Spatial reasoning data |
+===+
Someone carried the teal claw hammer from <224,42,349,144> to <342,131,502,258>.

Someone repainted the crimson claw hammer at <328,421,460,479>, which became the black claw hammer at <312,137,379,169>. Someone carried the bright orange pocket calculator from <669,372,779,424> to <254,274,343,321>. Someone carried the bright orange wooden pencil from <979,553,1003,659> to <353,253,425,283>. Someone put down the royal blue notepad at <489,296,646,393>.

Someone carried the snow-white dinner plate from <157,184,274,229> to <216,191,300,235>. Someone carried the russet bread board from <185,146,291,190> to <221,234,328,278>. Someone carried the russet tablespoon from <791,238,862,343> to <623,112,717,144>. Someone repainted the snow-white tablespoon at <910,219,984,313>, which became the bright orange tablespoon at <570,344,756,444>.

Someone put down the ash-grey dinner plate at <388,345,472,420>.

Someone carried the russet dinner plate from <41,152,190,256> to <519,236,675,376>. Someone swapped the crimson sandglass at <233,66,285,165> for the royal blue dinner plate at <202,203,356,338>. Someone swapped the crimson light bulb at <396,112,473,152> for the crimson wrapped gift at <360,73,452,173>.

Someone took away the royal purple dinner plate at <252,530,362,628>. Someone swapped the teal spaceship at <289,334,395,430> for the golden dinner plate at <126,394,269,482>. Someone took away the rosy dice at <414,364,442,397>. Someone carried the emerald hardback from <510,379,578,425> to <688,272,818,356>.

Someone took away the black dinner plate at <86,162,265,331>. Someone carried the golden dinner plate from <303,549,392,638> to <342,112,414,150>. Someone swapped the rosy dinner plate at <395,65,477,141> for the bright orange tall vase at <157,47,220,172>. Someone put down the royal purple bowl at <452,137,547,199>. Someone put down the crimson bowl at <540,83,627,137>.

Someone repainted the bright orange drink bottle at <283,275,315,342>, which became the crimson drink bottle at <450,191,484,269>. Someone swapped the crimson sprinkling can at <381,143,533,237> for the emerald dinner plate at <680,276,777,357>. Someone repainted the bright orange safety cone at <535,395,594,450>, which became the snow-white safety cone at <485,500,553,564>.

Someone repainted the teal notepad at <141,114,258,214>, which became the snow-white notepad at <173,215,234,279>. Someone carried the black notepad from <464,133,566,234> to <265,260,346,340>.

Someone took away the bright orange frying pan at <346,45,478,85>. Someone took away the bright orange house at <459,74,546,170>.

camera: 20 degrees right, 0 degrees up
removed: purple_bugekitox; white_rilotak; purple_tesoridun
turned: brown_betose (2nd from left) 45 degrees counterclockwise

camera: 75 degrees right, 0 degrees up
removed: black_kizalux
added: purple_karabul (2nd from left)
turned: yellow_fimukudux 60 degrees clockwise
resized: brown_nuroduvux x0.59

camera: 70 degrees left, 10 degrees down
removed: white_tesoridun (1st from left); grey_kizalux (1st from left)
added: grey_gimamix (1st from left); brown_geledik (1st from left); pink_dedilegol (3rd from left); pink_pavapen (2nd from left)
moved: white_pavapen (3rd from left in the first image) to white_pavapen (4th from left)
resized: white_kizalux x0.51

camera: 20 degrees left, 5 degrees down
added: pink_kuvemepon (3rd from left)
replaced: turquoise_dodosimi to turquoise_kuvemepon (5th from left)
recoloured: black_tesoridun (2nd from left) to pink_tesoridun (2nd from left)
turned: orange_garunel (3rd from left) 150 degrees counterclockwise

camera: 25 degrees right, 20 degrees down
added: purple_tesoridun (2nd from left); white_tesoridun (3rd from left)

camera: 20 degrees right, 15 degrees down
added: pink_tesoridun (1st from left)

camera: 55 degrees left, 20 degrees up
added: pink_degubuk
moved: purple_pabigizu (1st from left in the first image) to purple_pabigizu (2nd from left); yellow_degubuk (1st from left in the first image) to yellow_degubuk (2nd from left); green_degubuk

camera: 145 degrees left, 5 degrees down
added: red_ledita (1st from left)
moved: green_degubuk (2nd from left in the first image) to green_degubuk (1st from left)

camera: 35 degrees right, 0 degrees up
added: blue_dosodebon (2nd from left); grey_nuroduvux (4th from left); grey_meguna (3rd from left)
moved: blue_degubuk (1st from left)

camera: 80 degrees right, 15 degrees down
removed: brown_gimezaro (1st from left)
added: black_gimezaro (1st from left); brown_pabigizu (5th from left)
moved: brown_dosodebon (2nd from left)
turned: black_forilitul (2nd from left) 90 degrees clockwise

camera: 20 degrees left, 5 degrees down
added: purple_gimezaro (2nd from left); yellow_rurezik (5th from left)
+===+
Task instructions | Your answer must consist solely of the lines from the one containing "removed: purple_bugekitox; white_rilotak;" through the last line of the entries, reproduced exactly.

Written solution |
removed: purple_bugekitox; white_rilotak; purple_tesoridun
turned: brown_betose (2nd from left) 45 degrees counterclockwise

camera: 75 degrees right, 0 degrees up
removed: black_kizalux
added: purple_karabul (2nd from left)
turned: yellow_fimukudux 60 degrees clockwise
resized: brown_nuroduvux x0.59

camera: 70 degrees left, 10 degrees down
removed: white_tesoridun (1st from left); grey_kizalux (1st from left)
added: grey_gimamix (1st from left); brown_geledik (1st from left); pink_dedilegol (3rd from left); pink_pavapen (2nd from left)
moved: white_pavapen (3rd from left in the first image) to white_pavapen (4th from left)
resized: white_kizalux x0.51

camera: 20 degrees left, 5 degrees down
added: pink_kuvemepon (3rd from left)
replaced: turquoise_dodosimi to turquoise_kuvemepon (5th from left)
recoloured: black_tesoridun (2nd from left) to pink_tesoridun (2nd from left)
turned: orange_garunel (3rd from left) 150 degrees counterclockwise

camera: 25 degrees right, 20 degrees down
added: purple_tesoridun (2nd from left); white_tesoridun (3rd from left)

camera: 20 degrees right, 15 degrees down
added: pink_tesoridun (1st from left)

camera: 55 degrees left, 20 degrees up
added: pink_degubuk
moved: purple_pabigizu (1st from left in the first image) to purple_pabigizu (2nd from left); yellow_degubuk (1st from left in the first image) to yellow_degubuk (2nd from left); green_degubuk

camera: 145 degrees left, 5 degrees down
added: red_ledita (1st from left)
moved: green_degubuk (2nd from left in the first image) to green_degubuk (1st from left)

camera: 35 degrees right, 0 degrees up
added: blue_dosodebon (2nd from left); grey_nuroduvux (4th from left); grey_meguna (3rd from left)
moved: blue_degubuk (1st from left)

camera: 80 degrees right, 15 degrees down
removed: brown_gimezaro (1st from left)
added: black_gimezaro (1st from left); brown_pabigizu (5th from left)
moved: brown_dosodebon (2nd from left)
turned: black_forilitul (2nd from left) 90 degrees clockwise

camera: 20 degrees left, 5 degrees down
added: purple_gimezaro (2nd from left); yellow_rurezik (5th from left)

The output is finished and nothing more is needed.